▸ **The problem**
Show every line below where "white" appears.
Segment Start: Dataset records
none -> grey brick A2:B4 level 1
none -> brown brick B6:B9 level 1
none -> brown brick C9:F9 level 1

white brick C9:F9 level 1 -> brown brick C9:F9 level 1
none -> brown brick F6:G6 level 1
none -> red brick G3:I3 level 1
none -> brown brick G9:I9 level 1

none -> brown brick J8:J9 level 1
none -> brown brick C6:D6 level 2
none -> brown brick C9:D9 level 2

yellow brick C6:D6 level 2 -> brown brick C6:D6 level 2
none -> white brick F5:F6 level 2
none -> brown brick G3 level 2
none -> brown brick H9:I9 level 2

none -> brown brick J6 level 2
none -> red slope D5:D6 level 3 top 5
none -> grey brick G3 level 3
Segment End: Dataset records
Segment Start: Dataset records
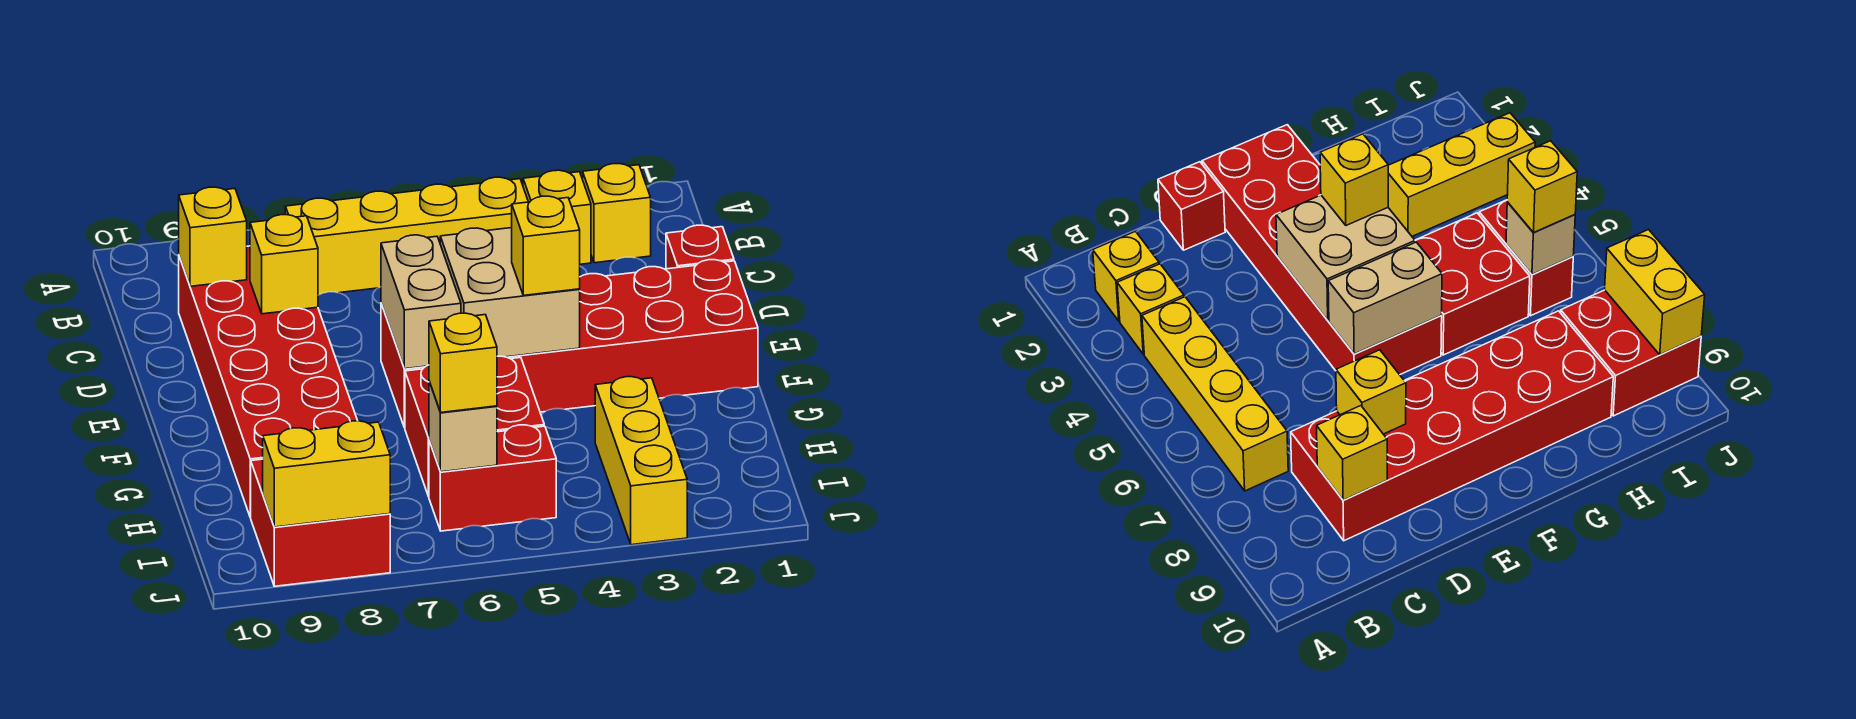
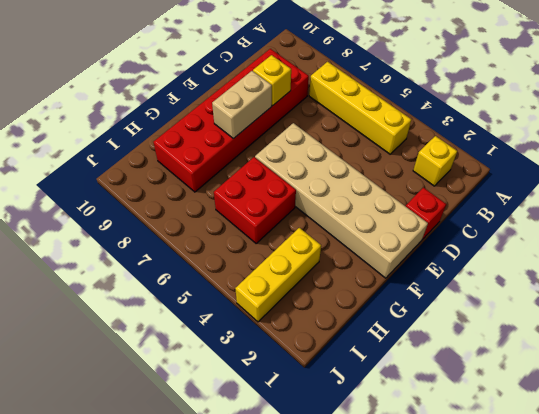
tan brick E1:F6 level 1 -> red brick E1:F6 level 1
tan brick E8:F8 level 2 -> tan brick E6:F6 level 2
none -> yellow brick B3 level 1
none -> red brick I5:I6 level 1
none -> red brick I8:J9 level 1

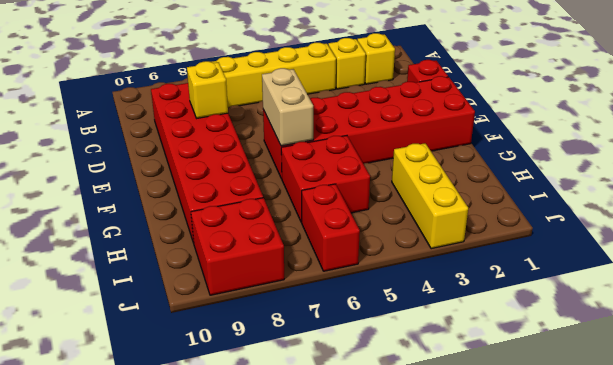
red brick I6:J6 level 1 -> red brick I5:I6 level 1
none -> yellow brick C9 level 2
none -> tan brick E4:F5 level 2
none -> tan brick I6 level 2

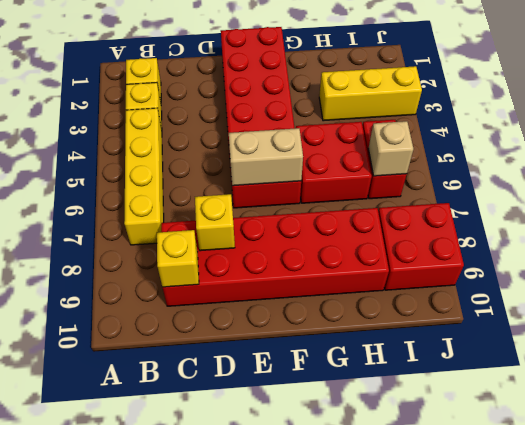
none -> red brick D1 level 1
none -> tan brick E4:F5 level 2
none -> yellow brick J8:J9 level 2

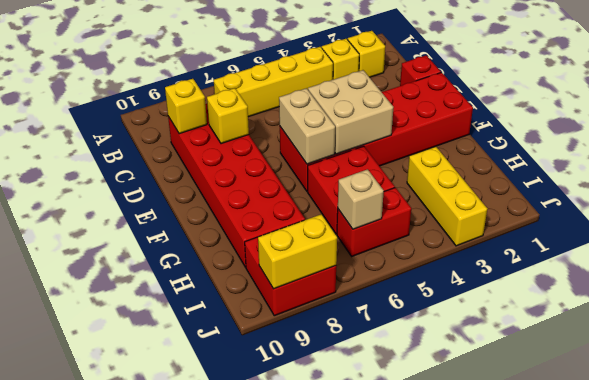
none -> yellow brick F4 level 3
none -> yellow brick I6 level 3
Segment End: Dataset records
▸ **Reply**
white brick C9:F9 level 1 -> brown brick C9:F9 level 1
none -> white brick F5:F6 level 2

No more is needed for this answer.